* _Work task_
Retype each record below word for word, pictures excluded.

START Extracted records

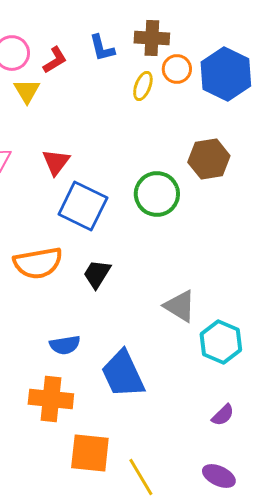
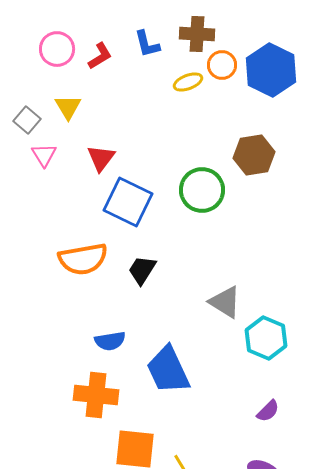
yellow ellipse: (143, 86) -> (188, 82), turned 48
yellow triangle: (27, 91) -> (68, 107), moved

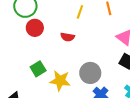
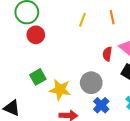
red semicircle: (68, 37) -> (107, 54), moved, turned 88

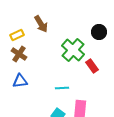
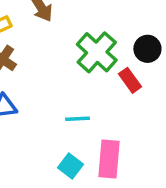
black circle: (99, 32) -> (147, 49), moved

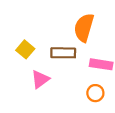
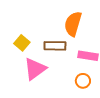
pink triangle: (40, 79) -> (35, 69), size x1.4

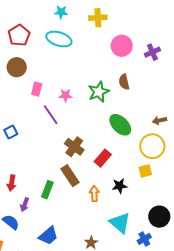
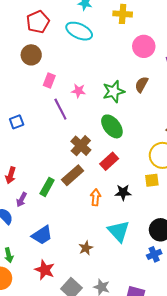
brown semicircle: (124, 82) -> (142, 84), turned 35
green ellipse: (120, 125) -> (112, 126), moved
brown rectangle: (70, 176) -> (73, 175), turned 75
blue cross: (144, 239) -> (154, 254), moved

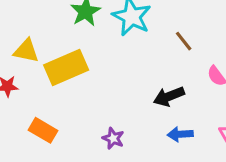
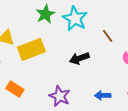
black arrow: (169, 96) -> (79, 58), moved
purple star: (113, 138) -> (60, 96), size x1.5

END Extracted records

* _Response area_
yellow ellipse: (143, 86) -> (188, 82), turned 48
yellow triangle: (27, 91) -> (68, 107), moved

red semicircle: (68, 37) -> (107, 54), moved, turned 88

black circle: (99, 32) -> (147, 49), moved

pink triangle: (40, 79) -> (35, 69), size x1.4

brown semicircle: (124, 82) -> (142, 84), turned 35
green ellipse: (120, 125) -> (112, 126), moved
brown rectangle: (70, 176) -> (73, 175), turned 75
blue cross: (144, 239) -> (154, 254), moved

black arrow: (169, 96) -> (79, 58), moved
purple star: (113, 138) -> (60, 96), size x1.5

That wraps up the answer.